=== Exercise requirements ===
Show all lines of the listing that contain the word "duck".
☆ ☆ ☆ ☆ ☆ ☆ ☆
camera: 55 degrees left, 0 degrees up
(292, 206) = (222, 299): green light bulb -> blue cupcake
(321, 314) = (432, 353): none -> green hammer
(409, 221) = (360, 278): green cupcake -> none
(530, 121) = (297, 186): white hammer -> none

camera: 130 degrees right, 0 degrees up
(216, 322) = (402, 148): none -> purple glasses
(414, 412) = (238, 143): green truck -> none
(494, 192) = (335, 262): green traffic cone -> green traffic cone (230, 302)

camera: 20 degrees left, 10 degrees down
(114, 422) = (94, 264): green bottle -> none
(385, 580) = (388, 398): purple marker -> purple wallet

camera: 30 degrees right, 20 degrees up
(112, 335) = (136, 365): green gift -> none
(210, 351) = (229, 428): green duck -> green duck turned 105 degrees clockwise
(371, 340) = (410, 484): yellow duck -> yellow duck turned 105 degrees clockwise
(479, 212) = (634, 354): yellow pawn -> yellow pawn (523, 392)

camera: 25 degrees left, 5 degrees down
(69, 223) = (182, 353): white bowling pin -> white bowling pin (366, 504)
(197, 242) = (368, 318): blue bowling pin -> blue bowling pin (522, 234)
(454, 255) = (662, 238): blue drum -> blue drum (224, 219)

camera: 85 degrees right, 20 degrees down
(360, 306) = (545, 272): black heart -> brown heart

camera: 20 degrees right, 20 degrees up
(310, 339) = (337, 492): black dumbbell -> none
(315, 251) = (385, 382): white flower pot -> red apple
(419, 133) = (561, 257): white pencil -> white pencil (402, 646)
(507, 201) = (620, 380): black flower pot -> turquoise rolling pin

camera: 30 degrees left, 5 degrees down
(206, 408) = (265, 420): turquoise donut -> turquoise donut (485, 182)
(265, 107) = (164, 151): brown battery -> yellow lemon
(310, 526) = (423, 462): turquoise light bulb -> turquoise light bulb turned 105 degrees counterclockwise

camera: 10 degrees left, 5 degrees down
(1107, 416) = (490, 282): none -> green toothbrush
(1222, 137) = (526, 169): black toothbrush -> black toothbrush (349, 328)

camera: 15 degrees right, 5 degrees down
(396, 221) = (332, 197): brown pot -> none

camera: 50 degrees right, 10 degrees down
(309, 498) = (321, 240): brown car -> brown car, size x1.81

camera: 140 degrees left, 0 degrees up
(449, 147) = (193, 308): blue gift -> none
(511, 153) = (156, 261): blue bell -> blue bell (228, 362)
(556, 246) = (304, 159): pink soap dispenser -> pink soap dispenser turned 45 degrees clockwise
☆ ☆ ☆ ☆ ☆ ☆ ☆
=== Output below ===
(210, 351) = (229, 428): green duck -> green duck turned 105 degrees clockwise
(371, 340) = (410, 484): yellow duck -> yellow duck turned 105 degrees clockwise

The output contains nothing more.